RECORDS SHOWN start
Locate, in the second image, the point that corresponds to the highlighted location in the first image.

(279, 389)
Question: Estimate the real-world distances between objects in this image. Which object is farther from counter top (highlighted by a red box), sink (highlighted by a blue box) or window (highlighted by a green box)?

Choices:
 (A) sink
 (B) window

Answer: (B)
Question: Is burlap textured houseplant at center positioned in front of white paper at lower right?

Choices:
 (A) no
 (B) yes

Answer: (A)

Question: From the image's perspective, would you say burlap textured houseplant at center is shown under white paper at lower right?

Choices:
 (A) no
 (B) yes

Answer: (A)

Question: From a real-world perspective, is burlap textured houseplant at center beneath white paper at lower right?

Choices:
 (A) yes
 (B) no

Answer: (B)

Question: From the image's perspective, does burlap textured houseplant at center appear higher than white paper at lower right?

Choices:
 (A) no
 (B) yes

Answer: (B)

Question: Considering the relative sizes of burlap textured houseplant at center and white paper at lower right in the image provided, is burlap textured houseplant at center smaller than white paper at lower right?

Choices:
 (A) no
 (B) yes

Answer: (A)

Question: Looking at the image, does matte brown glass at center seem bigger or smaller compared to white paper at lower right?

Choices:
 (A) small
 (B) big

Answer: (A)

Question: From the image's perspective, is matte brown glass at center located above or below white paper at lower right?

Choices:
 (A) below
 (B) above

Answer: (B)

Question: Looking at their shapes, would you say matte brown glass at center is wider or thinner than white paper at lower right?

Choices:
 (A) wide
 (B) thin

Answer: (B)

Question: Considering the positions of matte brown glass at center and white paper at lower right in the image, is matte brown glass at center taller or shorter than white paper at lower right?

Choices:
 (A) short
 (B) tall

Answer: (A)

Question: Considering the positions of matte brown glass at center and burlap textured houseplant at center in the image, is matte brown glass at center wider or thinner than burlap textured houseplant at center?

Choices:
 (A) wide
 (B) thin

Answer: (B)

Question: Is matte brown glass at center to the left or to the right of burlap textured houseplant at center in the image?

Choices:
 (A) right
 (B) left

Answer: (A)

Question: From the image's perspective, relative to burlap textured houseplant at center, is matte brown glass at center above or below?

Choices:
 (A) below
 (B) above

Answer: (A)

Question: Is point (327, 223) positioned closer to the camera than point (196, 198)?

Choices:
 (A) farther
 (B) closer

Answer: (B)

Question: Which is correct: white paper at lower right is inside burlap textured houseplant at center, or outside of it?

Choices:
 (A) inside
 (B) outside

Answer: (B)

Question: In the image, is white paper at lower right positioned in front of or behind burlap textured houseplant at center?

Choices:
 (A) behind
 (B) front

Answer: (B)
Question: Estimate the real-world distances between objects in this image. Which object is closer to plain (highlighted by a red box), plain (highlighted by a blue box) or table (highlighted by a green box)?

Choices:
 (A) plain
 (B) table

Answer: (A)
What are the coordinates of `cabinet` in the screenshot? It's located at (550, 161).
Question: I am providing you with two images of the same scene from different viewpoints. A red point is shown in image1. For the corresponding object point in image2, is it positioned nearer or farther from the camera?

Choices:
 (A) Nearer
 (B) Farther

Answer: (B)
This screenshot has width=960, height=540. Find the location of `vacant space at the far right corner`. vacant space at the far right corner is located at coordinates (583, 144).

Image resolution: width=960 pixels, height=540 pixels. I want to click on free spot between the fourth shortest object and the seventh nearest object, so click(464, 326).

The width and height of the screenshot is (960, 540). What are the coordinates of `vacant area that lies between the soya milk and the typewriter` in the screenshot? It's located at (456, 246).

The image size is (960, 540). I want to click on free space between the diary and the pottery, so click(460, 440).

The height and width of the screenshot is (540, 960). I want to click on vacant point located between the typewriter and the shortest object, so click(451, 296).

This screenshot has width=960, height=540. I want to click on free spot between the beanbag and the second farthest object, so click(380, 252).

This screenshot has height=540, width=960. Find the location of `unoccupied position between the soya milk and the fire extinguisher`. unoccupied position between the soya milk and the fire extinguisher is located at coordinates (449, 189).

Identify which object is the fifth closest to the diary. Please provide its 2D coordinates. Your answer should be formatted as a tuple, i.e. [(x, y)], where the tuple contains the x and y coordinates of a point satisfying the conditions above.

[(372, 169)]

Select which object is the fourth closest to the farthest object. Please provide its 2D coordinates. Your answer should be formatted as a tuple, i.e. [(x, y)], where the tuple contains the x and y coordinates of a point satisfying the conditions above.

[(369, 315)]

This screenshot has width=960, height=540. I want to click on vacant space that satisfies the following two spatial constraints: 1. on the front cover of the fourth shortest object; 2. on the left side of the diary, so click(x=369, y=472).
RECORDS SHOWN end
* [EXERCISE DESCRIPTION]:
Rename "camera" to "viewer" in the lines starting with the line that contains "Question: Is point" and going on through the line that contains "Question: Which is", changing nothing else. Give back only those lines.

* [CORRECT ANSWER]:
Question: Is point (327, 223) positioned closer to the viewer than point (196, 198)?

Choices:
 (A) farther
 (B) closer

Answer: (B)

Question: Which is correct: white paper at lower right is inside burlap textured houseplant at center, or outside of it?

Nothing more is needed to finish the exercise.